§ **WHAT THE TASK ASKS**
Restate verbatim the span of lines below between the line with "red brick B2:C2" and the line with "brown brick F9:F10", including those two lines, and only that span.

§ **EXTRACTED DATA**
● ● ● ● ● ● ●

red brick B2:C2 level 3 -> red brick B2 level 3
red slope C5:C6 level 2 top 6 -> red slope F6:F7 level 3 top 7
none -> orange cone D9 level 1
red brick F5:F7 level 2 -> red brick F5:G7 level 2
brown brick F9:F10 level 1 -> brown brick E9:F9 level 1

● ● ● ● ● ● ●

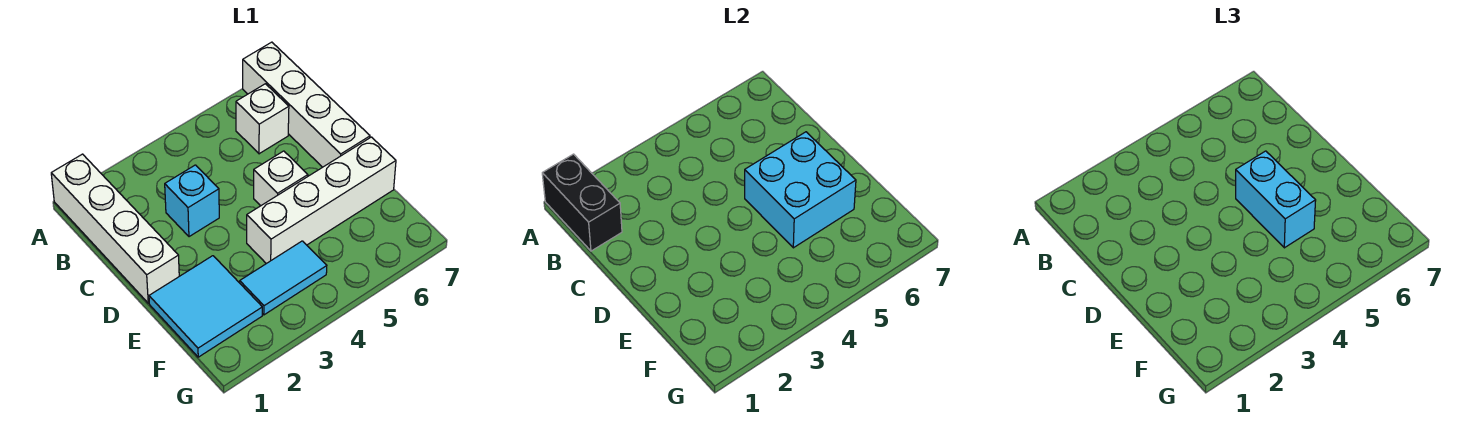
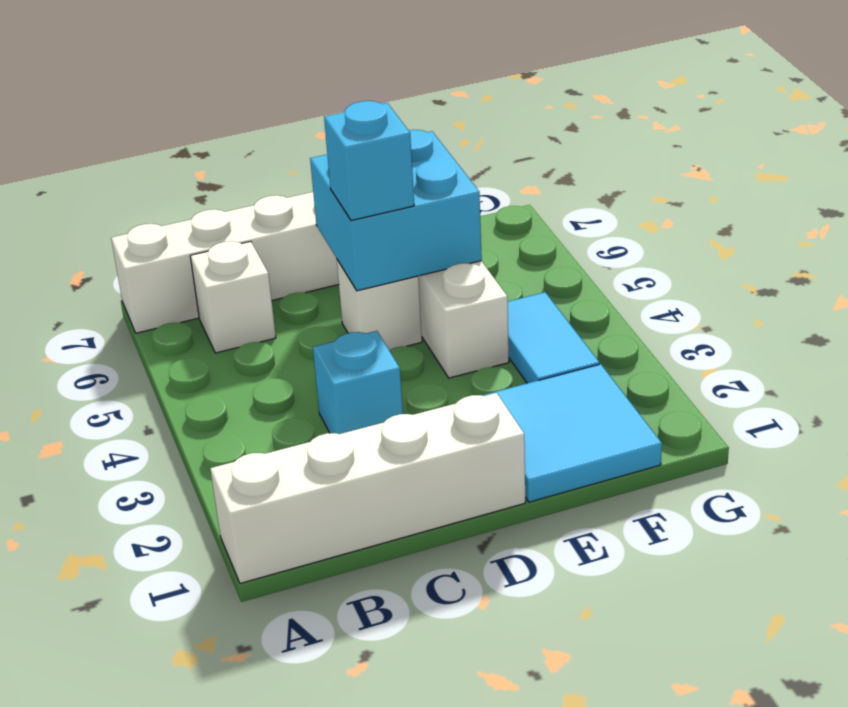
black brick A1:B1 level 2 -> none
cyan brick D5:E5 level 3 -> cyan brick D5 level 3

● ● ● ● ● ● ●

§ **RESPONSE TO THE EXERCISE**
red brick B2:C2 level 3 -> red brick B2 level 3
red slope C5:C6 level 2 top 6 -> red slope F6:F7 level 3 top 7
none -> orange cone D9 level 1
red brick F5:F7 level 2 -> red brick F5:G7 level 2
brown brick F9:F10 level 1 -> brown brick E9:F9 level 1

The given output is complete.